In the copy, include every entry exactly but none of the pictures.

[Difference listings]
▽
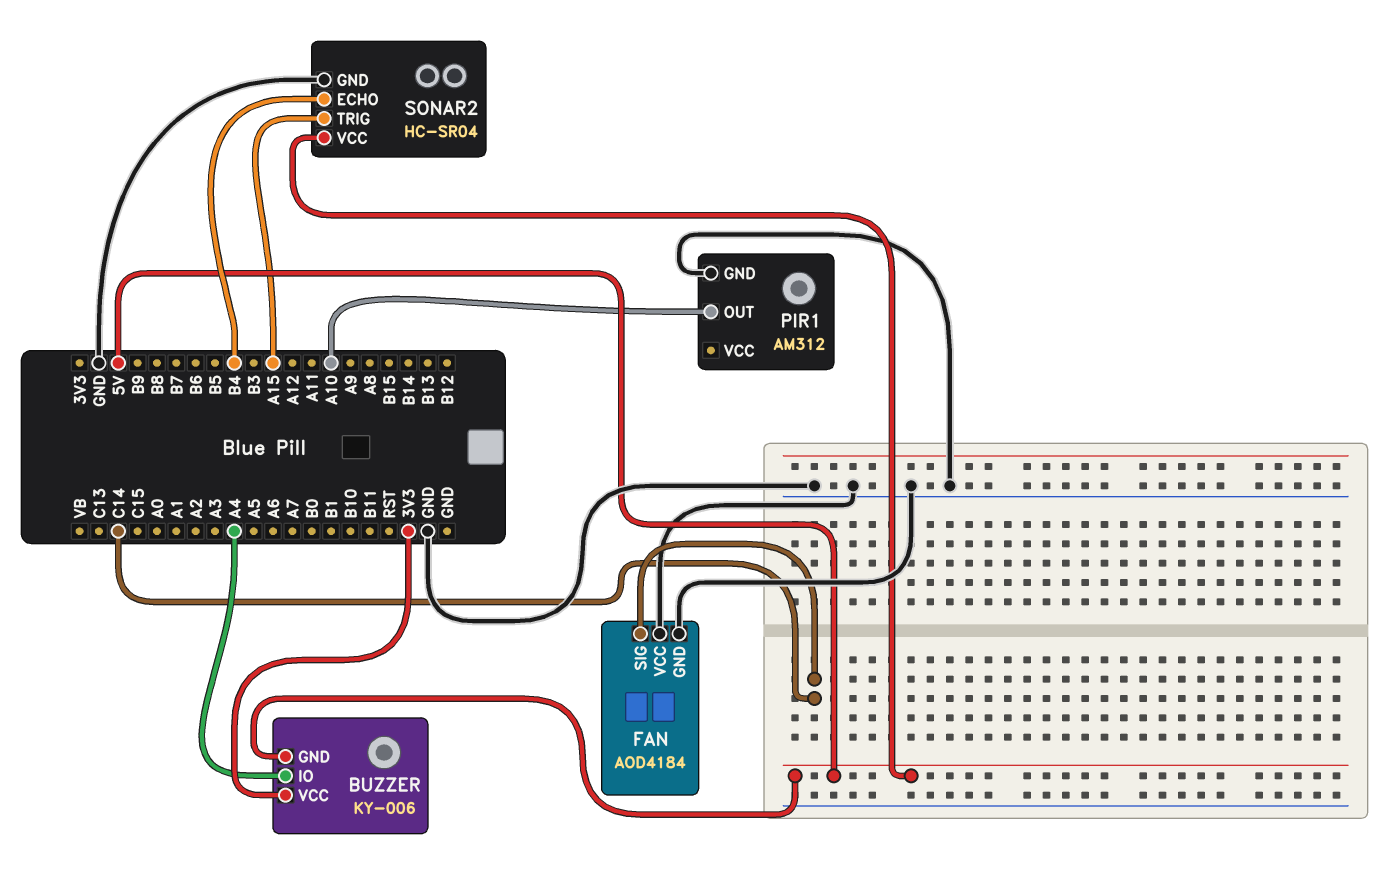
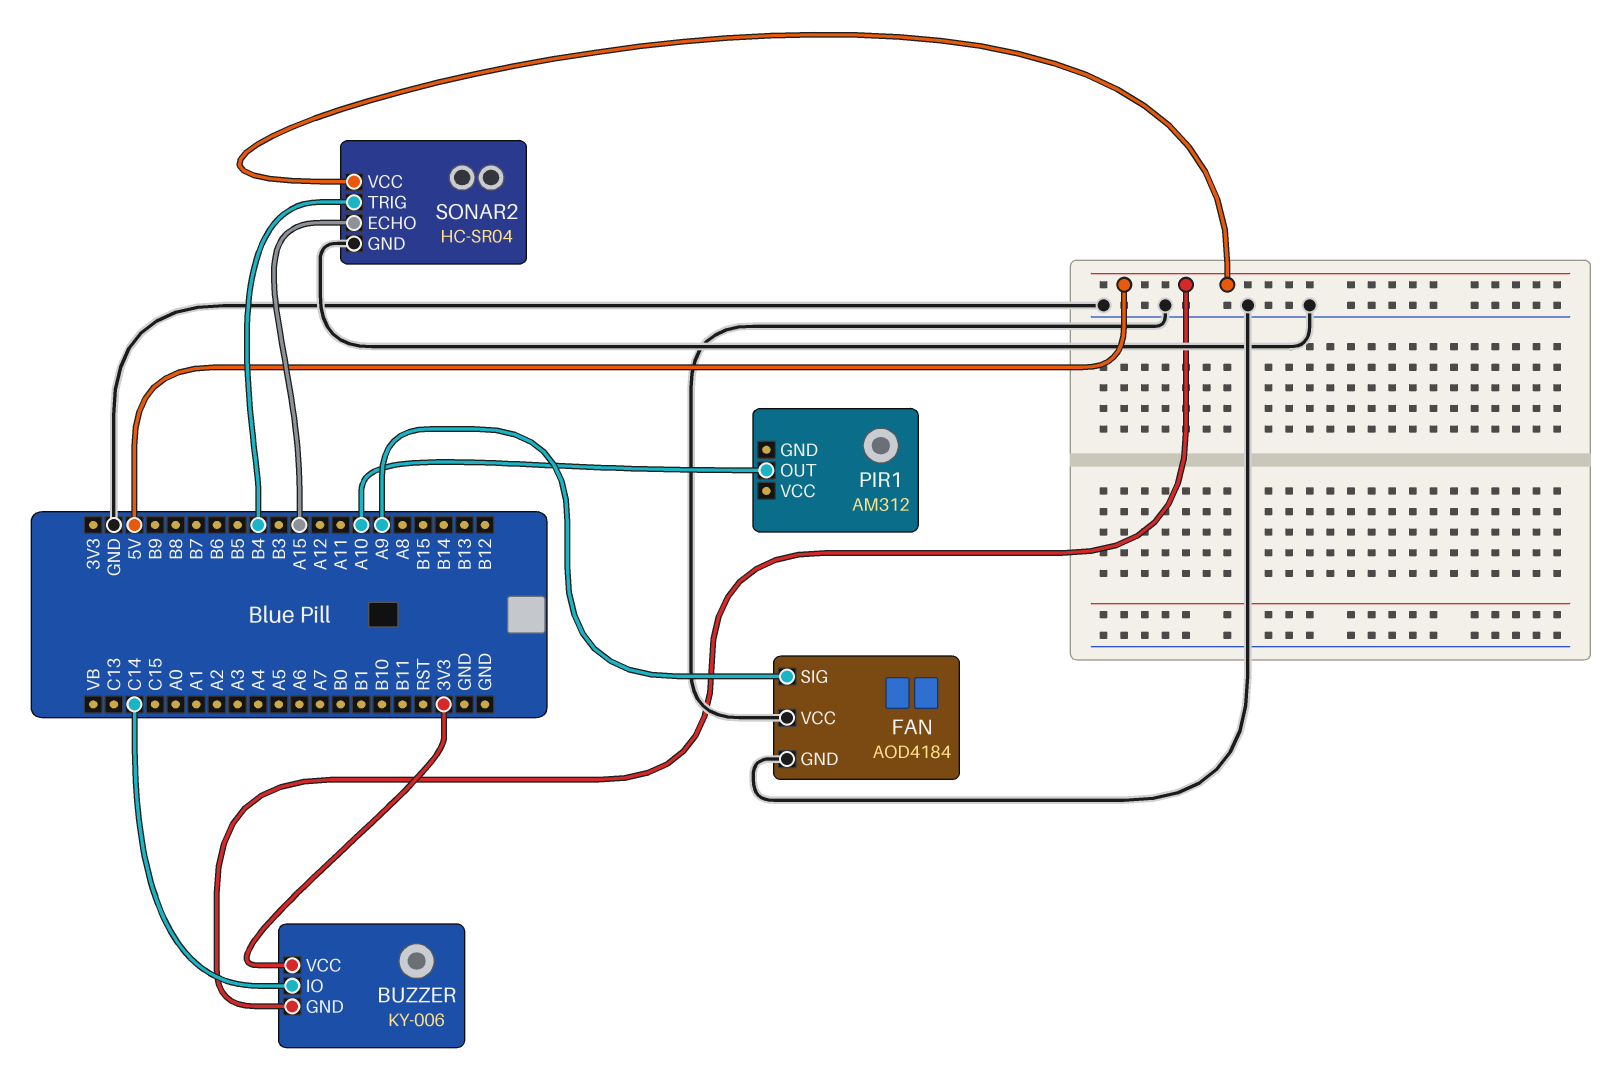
BUZZER pin IO: A4 -> C14
FAN pin SIG: C14 -> A9
PIR1 pin GND: GND -> none
SONAR2 pin ECHO: B4 -> A15
SONAR2 pin TRIG: A15 -> B4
△
EXERCISE RESULT
BUZZER pin IO: A4 -> C14
FAN pin SIG: C14 -> A9
PIR1 pin GND: GND -> none
SONAR2 pin ECHO: B4 -> A15
SONAR2 pin TRIG: A15 -> B4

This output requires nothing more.